**Assignment:**
A word-for-word transcript of the closing lines is required: from the one with "DHT3 pin DATA: MI -> 9" through the final line of the data.

**Supplied entries:**
- - -

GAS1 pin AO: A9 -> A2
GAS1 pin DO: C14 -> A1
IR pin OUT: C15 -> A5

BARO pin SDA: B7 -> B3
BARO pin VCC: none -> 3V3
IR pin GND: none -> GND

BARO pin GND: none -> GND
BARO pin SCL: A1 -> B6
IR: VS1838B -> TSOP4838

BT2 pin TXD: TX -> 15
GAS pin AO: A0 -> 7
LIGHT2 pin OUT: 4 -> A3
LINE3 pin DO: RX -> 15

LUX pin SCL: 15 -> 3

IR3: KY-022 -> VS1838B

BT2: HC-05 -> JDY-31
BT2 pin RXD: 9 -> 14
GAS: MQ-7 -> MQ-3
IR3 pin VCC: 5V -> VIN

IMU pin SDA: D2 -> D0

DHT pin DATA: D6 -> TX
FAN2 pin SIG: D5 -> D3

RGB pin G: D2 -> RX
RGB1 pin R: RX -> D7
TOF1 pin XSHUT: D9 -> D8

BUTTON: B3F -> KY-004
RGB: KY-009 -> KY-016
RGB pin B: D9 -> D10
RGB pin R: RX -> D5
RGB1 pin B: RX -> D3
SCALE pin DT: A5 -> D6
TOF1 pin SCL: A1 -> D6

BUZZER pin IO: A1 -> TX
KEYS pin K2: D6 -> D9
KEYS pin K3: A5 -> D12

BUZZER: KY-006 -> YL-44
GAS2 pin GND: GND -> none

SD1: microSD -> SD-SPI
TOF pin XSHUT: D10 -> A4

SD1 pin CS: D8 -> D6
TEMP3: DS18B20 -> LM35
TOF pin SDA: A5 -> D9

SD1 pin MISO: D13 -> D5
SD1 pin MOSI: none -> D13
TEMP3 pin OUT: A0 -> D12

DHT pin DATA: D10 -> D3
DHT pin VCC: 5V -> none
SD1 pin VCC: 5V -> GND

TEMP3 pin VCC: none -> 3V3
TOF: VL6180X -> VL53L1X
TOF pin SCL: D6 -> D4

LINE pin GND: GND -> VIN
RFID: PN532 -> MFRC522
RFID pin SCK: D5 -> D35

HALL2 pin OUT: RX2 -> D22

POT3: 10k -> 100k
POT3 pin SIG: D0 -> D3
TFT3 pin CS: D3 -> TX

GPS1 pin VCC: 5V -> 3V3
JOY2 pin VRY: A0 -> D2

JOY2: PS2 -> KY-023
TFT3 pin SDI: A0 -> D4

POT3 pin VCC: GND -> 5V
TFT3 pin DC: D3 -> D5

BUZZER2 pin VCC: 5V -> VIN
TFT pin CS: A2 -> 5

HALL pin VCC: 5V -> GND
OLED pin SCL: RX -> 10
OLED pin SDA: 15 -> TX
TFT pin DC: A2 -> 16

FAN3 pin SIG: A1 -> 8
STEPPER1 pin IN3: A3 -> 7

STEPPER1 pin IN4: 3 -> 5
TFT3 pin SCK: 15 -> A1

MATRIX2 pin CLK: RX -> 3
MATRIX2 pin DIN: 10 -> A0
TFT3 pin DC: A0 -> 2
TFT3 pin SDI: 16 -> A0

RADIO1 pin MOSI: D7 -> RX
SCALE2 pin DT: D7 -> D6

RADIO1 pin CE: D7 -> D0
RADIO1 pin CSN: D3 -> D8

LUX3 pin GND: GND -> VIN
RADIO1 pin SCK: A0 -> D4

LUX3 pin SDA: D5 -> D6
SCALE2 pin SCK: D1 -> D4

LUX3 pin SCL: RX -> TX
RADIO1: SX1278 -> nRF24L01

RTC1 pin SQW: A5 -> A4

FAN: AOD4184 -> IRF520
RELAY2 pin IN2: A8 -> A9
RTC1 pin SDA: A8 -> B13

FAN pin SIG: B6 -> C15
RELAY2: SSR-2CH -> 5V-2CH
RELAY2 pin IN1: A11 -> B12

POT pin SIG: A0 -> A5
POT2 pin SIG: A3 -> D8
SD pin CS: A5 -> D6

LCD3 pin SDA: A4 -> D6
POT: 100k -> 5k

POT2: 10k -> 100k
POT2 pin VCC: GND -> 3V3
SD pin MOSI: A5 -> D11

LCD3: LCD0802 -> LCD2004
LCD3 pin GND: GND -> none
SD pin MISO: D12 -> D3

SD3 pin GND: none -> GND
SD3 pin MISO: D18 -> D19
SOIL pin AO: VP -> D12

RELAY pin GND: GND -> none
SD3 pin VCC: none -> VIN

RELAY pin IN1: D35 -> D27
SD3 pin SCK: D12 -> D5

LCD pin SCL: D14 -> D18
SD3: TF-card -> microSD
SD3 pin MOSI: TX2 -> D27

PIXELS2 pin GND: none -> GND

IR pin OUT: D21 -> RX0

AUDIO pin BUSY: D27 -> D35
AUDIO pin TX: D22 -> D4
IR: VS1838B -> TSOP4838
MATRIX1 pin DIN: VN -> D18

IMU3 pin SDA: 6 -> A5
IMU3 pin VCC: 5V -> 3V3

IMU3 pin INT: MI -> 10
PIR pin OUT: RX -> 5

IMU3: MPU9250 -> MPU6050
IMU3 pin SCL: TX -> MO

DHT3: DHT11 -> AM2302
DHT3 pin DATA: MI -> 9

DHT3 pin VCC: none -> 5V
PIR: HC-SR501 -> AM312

- - -

**Output below:**
DHT3 pin DATA: MI -> 9

DHT3 pin VCC: none -> 5V
PIR: HC-SR501 -> AM312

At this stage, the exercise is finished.